## Problem description:
Nothing except the pictures should be left out when you reproduce the listing exactly.

## Data for the task:
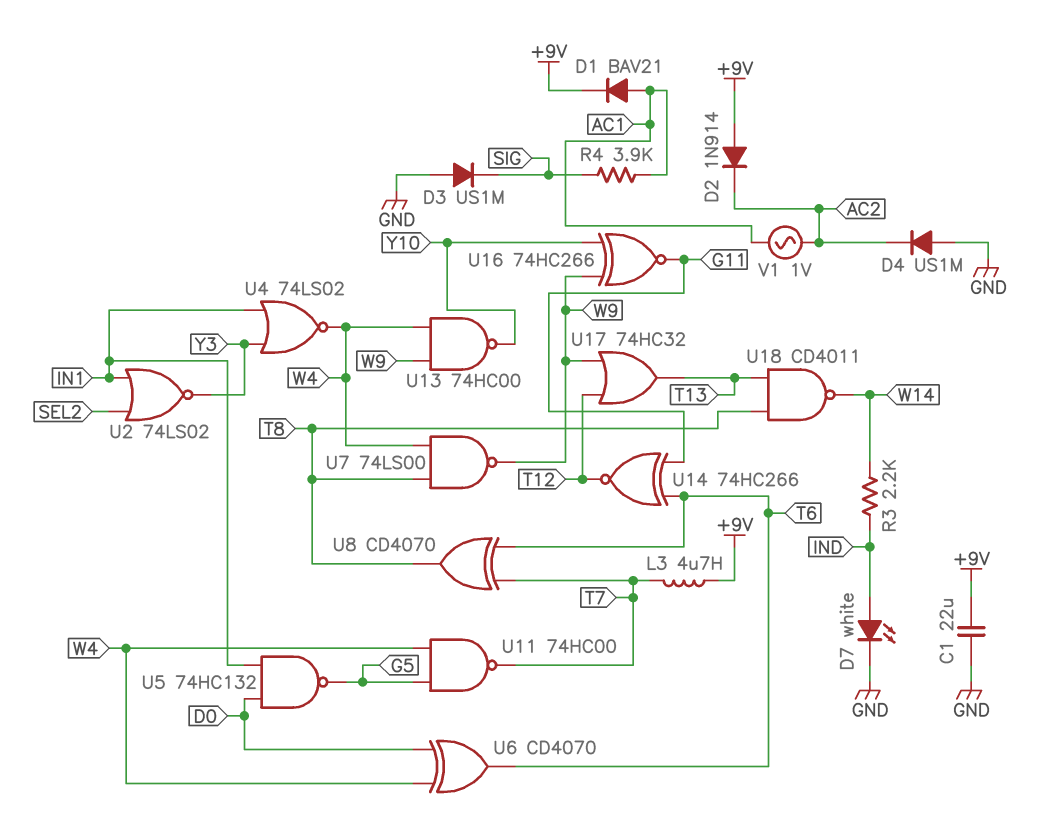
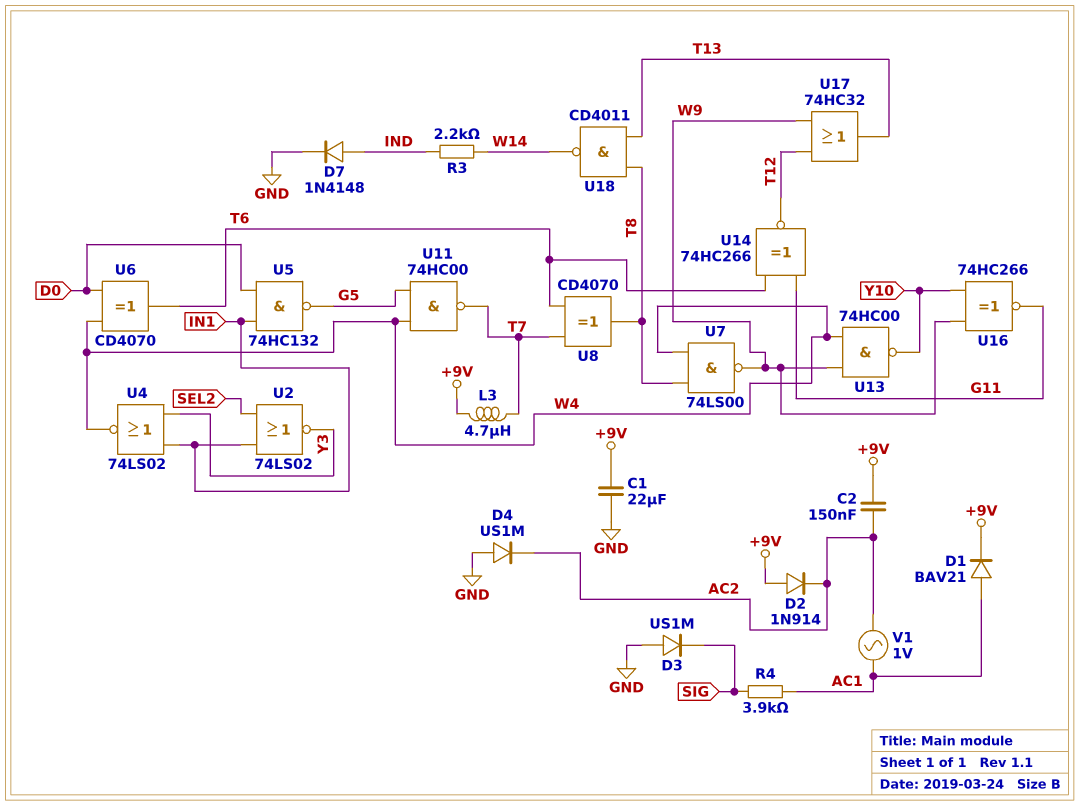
C2: none -> 150nF (+9V, AC2)
D7: LED white (A IND, K GND) -> diode 1N4148 (A IND, K GND)

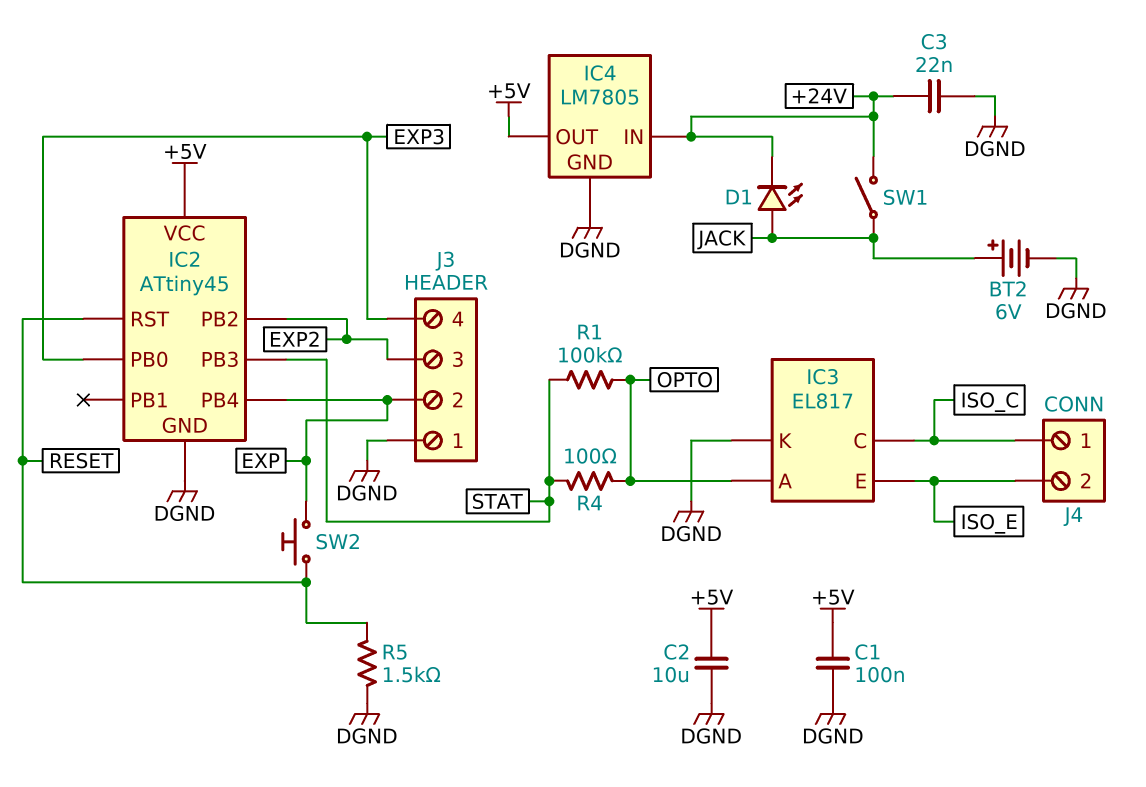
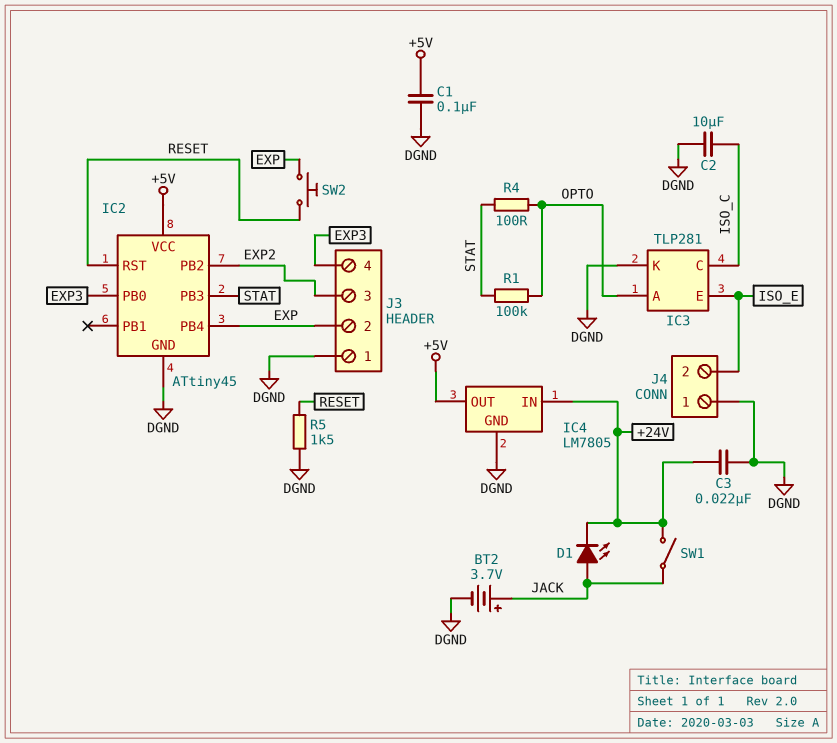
BT2: 6V (plus JACK, minus DGND) -> 3.7V (plus JACK, minus DGND)
C2: 10uF (+5V, DGND) -> 10uF (DGND, ISO_C)
IC3: EL817 -> TLP281
J4 pin 1: ISO_C -> DGND

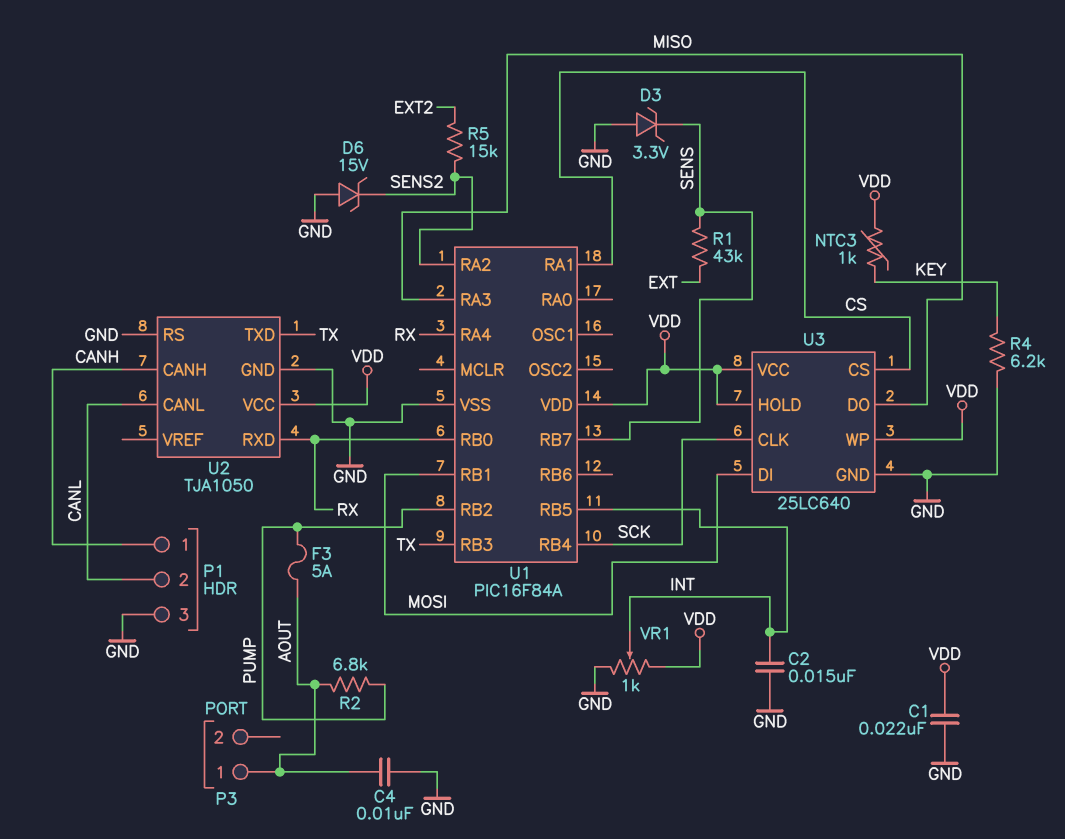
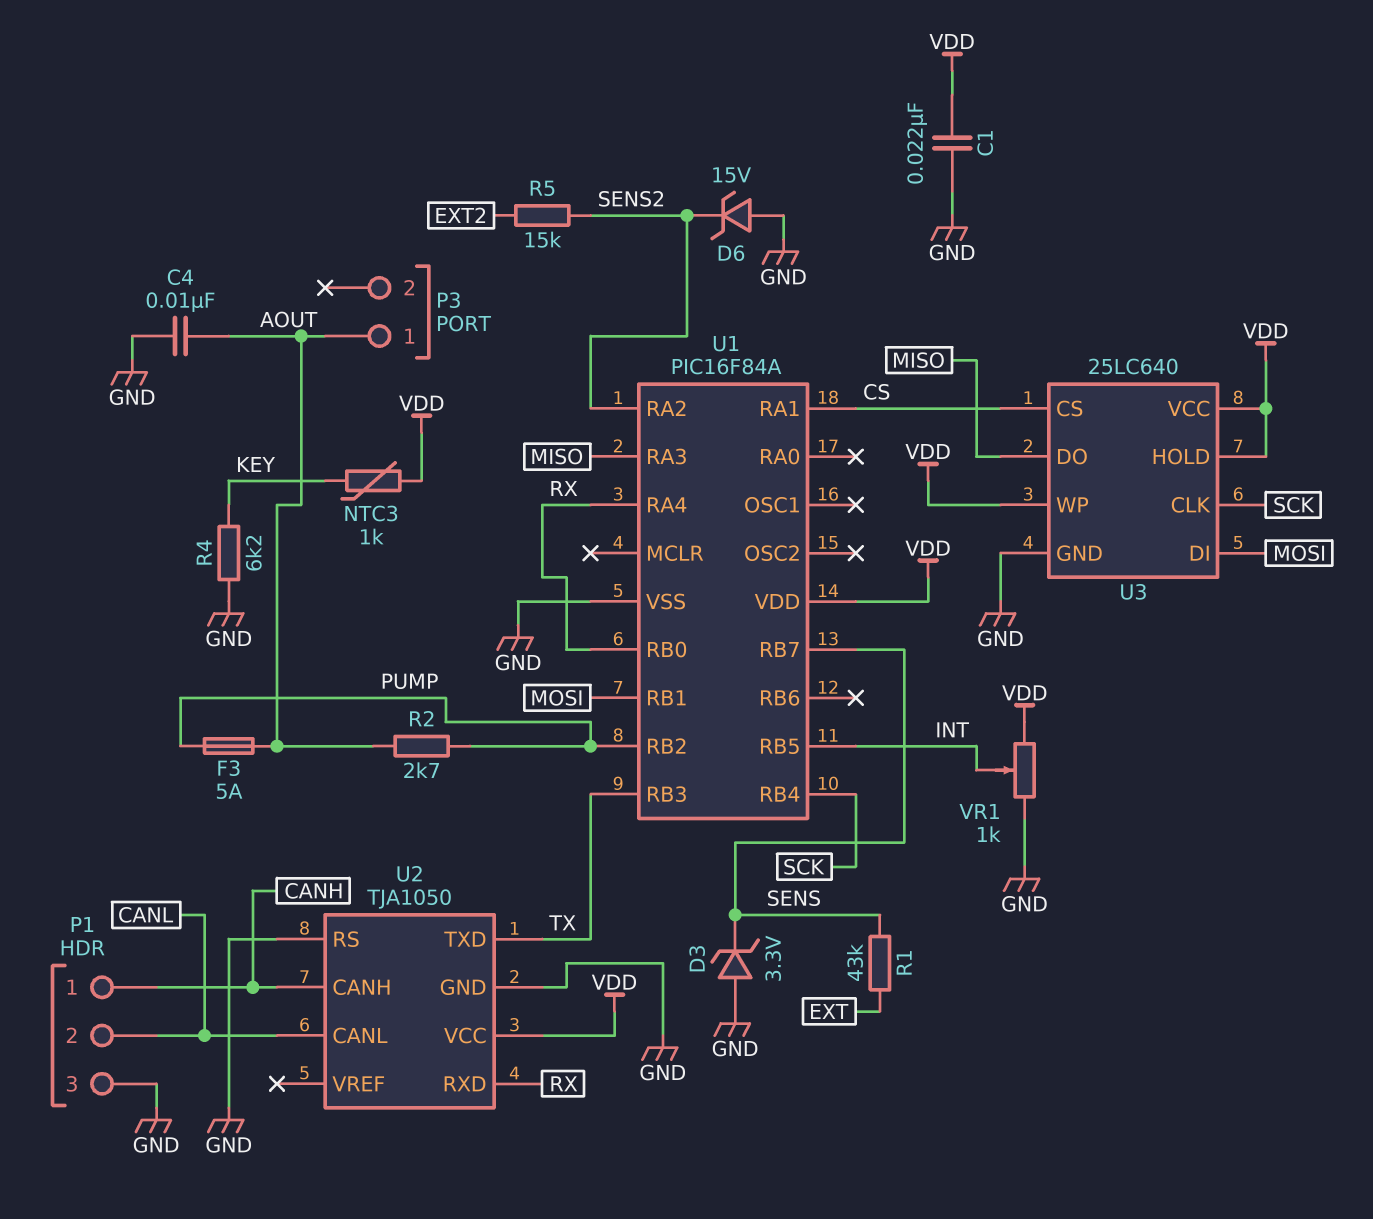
C2: 15nF (GND, INT) -> none
R2: 6.8k (AOUT, PUMP) -> 2.7k (AOUT, PUMP)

## Solution to the exercise:
C2: none -> 150nF (+9V, AC2)
D7: LED white (A IND, K GND) -> diode 1N4148 (A IND, K GND)

BT2: 6V (plus JACK, minus DGND) -> 3.7V (plus JACK, minus DGND)
C2: 10uF (+5V, DGND) -> 10uF (DGND, ISO_C)
IC3: EL817 -> TLP281
J4 pin 1: ISO_C -> DGND

C2: 15nF (GND, INT) -> none
R2: 6.8k (AOUT, PUMP) -> 2.7k (AOUT, PUMP)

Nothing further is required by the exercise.